WORK TO COMPLETE: Repeat precisely the span of lines below that opens with the line containing "orange spoon: 4 -> 5" and closes with the line containing "yellow lemon: 4 -> 2", both included.

___ RECORDS FOR THIS EXERCISE ___

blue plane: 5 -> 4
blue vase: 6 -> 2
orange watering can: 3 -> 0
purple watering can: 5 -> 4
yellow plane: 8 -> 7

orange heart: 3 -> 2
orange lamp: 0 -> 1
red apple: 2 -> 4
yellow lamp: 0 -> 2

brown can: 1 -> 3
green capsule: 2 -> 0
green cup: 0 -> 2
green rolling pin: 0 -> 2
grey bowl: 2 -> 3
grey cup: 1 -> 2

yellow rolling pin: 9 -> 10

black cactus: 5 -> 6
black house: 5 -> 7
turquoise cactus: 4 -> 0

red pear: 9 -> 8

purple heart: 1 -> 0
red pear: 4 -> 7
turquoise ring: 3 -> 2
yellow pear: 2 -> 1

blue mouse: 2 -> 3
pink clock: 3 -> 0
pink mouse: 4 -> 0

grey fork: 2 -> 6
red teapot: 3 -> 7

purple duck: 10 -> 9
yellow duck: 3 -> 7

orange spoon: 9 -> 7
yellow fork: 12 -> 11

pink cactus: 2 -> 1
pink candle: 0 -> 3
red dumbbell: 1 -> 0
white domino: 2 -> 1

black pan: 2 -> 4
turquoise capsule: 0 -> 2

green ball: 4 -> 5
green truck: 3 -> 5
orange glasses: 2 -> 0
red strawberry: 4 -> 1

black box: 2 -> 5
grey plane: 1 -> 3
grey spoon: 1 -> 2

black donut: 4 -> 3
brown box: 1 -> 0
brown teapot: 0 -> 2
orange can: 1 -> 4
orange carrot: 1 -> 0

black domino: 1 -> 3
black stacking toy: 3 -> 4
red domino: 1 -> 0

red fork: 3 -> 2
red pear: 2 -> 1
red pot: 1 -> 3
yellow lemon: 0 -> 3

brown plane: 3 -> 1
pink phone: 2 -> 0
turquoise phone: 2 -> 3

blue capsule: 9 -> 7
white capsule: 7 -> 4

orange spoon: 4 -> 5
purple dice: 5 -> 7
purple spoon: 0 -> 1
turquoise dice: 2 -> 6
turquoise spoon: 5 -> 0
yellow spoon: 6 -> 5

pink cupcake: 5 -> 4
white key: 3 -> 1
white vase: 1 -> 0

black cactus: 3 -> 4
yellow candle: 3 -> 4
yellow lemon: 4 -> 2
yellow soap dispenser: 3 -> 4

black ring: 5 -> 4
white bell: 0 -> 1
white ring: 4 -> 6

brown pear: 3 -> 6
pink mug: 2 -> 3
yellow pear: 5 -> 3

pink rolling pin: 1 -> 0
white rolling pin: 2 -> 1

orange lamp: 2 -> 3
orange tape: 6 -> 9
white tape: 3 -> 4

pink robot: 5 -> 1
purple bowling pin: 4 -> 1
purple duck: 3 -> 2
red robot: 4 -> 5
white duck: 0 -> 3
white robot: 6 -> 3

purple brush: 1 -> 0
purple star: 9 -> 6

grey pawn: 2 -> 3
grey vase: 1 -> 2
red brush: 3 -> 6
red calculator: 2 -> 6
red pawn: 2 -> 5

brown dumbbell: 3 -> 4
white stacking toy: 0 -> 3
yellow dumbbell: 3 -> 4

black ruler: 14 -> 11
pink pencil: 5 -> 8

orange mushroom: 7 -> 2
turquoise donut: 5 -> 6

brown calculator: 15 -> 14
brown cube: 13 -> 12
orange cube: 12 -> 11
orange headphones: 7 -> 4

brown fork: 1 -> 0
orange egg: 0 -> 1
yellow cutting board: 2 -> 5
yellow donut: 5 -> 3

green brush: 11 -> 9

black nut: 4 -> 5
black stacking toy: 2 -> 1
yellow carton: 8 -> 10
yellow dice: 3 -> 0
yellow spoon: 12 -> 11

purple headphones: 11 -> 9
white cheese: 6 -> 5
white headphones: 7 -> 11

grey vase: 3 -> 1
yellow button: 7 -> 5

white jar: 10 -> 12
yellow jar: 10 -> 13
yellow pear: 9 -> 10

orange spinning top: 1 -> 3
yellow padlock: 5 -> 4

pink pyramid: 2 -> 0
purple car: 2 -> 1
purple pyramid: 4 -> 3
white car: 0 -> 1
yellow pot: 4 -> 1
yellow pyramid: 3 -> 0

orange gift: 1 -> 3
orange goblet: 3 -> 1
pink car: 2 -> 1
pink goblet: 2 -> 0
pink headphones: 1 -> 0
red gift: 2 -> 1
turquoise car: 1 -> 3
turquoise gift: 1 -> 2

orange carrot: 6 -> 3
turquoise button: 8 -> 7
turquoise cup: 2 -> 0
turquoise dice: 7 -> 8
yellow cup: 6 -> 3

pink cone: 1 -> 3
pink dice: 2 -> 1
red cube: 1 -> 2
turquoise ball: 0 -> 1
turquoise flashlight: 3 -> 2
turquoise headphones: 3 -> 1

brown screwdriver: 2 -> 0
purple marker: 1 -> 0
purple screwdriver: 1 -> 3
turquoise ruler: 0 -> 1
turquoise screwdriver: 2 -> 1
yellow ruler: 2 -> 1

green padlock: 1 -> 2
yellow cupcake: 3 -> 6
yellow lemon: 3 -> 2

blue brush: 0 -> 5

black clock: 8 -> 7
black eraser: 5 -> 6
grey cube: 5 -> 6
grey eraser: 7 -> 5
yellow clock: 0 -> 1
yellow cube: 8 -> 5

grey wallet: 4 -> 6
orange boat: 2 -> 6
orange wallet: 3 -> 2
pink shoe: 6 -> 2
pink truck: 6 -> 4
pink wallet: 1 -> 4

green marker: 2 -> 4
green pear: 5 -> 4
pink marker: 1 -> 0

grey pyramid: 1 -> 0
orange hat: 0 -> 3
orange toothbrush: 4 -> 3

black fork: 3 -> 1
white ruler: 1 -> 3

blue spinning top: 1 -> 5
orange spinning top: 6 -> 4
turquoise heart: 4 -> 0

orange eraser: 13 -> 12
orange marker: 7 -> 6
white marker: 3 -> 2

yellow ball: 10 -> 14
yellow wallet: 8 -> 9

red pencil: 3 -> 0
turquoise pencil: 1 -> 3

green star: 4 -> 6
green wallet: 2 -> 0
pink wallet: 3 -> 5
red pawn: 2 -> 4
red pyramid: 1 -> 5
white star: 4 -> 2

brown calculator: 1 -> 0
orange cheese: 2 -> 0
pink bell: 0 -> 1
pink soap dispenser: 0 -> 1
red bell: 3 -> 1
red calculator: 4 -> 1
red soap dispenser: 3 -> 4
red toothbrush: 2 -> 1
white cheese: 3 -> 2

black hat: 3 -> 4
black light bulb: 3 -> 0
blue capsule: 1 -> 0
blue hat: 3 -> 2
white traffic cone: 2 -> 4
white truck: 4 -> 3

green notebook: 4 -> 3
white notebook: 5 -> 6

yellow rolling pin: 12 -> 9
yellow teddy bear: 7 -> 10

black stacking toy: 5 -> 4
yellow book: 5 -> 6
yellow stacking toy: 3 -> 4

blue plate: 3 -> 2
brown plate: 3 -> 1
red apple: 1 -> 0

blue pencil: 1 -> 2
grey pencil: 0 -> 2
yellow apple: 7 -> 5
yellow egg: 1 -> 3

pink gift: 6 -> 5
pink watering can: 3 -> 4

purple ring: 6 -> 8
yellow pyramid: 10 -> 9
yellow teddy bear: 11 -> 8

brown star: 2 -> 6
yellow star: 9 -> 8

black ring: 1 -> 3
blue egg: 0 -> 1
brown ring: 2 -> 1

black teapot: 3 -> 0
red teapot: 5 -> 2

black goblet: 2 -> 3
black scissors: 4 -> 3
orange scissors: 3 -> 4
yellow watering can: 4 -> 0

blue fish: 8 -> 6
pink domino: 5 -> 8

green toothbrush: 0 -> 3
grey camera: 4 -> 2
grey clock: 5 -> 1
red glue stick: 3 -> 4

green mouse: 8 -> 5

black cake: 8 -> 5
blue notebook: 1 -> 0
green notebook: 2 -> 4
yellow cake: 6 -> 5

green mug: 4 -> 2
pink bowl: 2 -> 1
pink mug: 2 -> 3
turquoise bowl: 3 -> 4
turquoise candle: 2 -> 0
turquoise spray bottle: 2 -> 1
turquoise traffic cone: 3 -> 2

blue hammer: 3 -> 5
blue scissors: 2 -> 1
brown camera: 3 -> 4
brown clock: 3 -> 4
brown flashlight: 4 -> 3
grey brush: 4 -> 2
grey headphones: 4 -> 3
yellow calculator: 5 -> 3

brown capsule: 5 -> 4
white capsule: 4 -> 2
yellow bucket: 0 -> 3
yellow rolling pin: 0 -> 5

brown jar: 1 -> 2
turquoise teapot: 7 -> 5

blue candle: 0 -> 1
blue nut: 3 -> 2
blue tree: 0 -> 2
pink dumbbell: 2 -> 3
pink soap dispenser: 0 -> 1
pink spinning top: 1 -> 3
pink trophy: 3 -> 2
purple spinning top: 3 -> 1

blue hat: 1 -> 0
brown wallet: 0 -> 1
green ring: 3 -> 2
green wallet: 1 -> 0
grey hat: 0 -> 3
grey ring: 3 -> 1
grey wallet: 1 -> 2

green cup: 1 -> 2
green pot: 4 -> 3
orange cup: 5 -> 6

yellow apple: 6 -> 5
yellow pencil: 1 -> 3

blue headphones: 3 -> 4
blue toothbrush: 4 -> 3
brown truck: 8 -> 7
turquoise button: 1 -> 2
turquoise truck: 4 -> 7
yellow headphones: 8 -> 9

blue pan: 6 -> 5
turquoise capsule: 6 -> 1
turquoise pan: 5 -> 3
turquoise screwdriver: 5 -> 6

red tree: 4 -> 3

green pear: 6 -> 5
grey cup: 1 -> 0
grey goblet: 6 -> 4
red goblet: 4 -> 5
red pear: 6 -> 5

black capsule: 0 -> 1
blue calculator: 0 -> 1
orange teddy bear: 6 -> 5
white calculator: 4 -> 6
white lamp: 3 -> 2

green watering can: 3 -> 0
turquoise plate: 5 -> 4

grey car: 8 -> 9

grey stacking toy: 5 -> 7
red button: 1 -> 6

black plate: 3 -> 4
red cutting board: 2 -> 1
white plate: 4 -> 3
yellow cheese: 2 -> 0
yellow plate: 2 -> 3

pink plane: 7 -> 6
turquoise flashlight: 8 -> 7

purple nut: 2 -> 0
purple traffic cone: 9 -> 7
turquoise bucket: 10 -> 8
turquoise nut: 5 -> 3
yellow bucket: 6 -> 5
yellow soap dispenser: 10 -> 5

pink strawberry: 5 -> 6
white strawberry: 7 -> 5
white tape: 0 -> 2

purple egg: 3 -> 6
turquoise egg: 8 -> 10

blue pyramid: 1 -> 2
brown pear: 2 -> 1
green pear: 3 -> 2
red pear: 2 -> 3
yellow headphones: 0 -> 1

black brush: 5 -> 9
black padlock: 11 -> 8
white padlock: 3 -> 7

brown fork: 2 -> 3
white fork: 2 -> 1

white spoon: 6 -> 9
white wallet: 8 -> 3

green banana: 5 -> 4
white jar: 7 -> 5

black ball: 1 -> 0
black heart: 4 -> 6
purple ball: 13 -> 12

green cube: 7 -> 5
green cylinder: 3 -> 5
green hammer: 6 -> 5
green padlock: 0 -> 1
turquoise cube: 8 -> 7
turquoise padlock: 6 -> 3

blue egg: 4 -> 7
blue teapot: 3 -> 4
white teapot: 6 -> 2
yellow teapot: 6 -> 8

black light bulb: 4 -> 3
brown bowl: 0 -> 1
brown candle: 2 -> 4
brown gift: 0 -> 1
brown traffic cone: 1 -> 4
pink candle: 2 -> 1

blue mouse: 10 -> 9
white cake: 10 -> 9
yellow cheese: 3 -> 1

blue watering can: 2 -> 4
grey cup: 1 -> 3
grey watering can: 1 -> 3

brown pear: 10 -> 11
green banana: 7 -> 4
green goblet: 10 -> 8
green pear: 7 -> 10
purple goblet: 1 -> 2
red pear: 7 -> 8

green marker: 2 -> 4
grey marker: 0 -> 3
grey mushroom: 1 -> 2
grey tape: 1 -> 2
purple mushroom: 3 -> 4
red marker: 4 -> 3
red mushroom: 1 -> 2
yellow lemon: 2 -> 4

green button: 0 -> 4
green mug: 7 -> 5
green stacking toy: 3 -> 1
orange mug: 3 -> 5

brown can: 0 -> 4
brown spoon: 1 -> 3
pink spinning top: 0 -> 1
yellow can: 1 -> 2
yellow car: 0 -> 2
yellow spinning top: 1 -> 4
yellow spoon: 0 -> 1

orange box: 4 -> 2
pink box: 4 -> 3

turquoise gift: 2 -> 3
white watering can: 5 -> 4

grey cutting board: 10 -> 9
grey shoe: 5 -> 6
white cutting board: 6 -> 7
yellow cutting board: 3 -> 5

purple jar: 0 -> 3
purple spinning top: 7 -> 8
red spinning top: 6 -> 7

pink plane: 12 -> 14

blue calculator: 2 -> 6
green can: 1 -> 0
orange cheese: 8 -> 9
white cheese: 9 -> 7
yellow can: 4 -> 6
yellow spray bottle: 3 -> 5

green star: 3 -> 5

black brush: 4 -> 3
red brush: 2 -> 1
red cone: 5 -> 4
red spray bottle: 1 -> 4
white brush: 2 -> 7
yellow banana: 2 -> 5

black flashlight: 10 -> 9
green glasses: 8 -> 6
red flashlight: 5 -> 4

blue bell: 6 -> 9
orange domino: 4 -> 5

___

RESPONSE TO THIS TASK:
orange spoon: 4 -> 5
purple dice: 5 -> 7
purple spoon: 0 -> 1
turquoise dice: 2 -> 6
turquoise spoon: 5 -> 0
yellow spoon: 6 -> 5

pink cupcake: 5 -> 4
white key: 3 -> 1
white vase: 1 -> 0

black cactus: 3 -> 4
yellow candle: 3 -> 4
yellow lemon: 4 -> 2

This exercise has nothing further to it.